-------- Provided data

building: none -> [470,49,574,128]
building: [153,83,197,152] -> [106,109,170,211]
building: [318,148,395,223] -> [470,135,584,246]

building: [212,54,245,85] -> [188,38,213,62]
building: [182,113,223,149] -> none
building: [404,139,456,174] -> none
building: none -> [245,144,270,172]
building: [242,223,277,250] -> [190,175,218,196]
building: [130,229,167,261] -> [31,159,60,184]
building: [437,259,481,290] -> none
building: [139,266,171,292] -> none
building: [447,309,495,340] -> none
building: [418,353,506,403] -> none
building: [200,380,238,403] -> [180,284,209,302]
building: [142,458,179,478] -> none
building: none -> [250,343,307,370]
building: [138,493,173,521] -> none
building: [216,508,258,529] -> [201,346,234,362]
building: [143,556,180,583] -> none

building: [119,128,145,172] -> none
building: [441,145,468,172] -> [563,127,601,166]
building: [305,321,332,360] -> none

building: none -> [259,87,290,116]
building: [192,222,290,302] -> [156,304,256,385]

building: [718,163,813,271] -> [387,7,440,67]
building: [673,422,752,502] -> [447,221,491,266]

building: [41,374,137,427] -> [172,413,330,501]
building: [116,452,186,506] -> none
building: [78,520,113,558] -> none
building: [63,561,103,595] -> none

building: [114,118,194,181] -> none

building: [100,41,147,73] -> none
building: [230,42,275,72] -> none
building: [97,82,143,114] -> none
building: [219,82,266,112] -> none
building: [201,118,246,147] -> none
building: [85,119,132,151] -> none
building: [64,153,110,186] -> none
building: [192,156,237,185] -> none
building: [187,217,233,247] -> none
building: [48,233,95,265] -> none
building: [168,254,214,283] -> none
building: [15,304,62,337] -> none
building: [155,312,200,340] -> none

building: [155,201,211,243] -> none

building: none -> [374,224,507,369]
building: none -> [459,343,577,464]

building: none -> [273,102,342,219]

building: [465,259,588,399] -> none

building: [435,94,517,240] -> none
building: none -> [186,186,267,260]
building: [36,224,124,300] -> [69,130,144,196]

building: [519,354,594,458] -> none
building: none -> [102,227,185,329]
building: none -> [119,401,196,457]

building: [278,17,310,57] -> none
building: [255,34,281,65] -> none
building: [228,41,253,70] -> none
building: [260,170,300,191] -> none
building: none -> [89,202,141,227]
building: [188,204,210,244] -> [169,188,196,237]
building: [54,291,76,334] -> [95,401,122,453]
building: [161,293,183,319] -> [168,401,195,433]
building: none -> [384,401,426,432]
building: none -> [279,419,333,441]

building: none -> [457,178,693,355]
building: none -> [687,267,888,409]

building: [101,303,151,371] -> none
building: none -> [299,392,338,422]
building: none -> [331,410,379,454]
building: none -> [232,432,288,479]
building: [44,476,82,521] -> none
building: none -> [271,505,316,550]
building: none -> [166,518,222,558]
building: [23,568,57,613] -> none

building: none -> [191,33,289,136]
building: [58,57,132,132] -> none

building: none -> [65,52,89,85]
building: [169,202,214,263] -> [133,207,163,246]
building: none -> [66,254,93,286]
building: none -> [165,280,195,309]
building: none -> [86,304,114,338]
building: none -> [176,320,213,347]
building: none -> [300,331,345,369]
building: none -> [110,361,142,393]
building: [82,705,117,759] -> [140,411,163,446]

----------------

● Exercise description:
Every record shown above should appear again in your answer, unchanged.

● Finished exercise:
building: none -> [470,49,574,128]
building: [153,83,197,152] -> [106,109,170,211]
building: [318,148,395,223] -> [470,135,584,246]

building: [212,54,245,85] -> [188,38,213,62]
building: [182,113,223,149] -> none
building: [404,139,456,174] -> none
building: none -> [245,144,270,172]
building: [242,223,277,250] -> [190,175,218,196]
building: [130,229,167,261] -> [31,159,60,184]
building: [437,259,481,290] -> none
building: [139,266,171,292] -> none
building: [447,309,495,340] -> none
building: [418,353,506,403] -> none
building: [200,380,238,403] -> [180,284,209,302]
building: [142,458,179,478] -> none
building: none -> [250,343,307,370]
building: [138,493,173,521] -> none
building: [216,508,258,529] -> [201,346,234,362]
building: [143,556,180,583] -> none

building: [119,128,145,172] -> none
building: [441,145,468,172] -> [563,127,601,166]
building: [305,321,332,360] -> none

building: none -> [259,87,290,116]
building: [192,222,290,302] -> [156,304,256,385]

building: [718,163,813,271] -> [387,7,440,67]
building: [673,422,752,502] -> [447,221,491,266]

building: [41,374,137,427] -> [172,413,330,501]
building: [116,452,186,506] -> none
building: [78,520,113,558] -> none
building: [63,561,103,595] -> none

building: [114,118,194,181] -> none

building: [100,41,147,73] -> none
building: [230,42,275,72] -> none
building: [97,82,143,114] -> none
building: [219,82,266,112] -> none
building: [201,118,246,147] -> none
building: [85,119,132,151] -> none
building: [64,153,110,186] -> none
building: [192,156,237,185] -> none
building: [187,217,233,247] -> none
building: [48,233,95,265] -> none
building: [168,254,214,283] -> none
building: [15,304,62,337] -> none
building: [155,312,200,340] -> none

building: [155,201,211,243] -> none

building: none -> [374,224,507,369]
building: none -> [459,343,577,464]

building: none -> [273,102,342,219]

building: [465,259,588,399] -> none

building: [435,94,517,240] -> none
building: none -> [186,186,267,260]
building: [36,224,124,300] -> [69,130,144,196]

building: [519,354,594,458] -> none
building: none -> [102,227,185,329]
building: none -> [119,401,196,457]

building: [278,17,310,57] -> none
building: [255,34,281,65] -> none
building: [228,41,253,70] -> none
building: [260,170,300,191] -> none
building: none -> [89,202,141,227]
building: [188,204,210,244] -> [169,188,196,237]
building: [54,291,76,334] -> [95,401,122,453]
building: [161,293,183,319] -> [168,401,195,433]
building: none -> [384,401,426,432]
building: none -> [279,419,333,441]

building: none -> [457,178,693,355]
building: none -> [687,267,888,409]

building: [101,303,151,371] -> none
building: none -> [299,392,338,422]
building: none -> [331,410,379,454]
building: none -> [232,432,288,479]
building: [44,476,82,521] -> none
building: none -> [271,505,316,550]
building: none -> [166,518,222,558]
building: [23,568,57,613] -> none

building: none -> [191,33,289,136]
building: [58,57,132,132] -> none

building: none -> [65,52,89,85]
building: [169,202,214,263] -> [133,207,163,246]
building: none -> [66,254,93,286]
building: none -> [165,280,195,309]
building: none -> [86,304,114,338]
building: none -> [176,320,213,347]
building: none -> [300,331,345,369]
building: none -> [110,361,142,393]
building: [82,705,117,759] -> [140,411,163,446]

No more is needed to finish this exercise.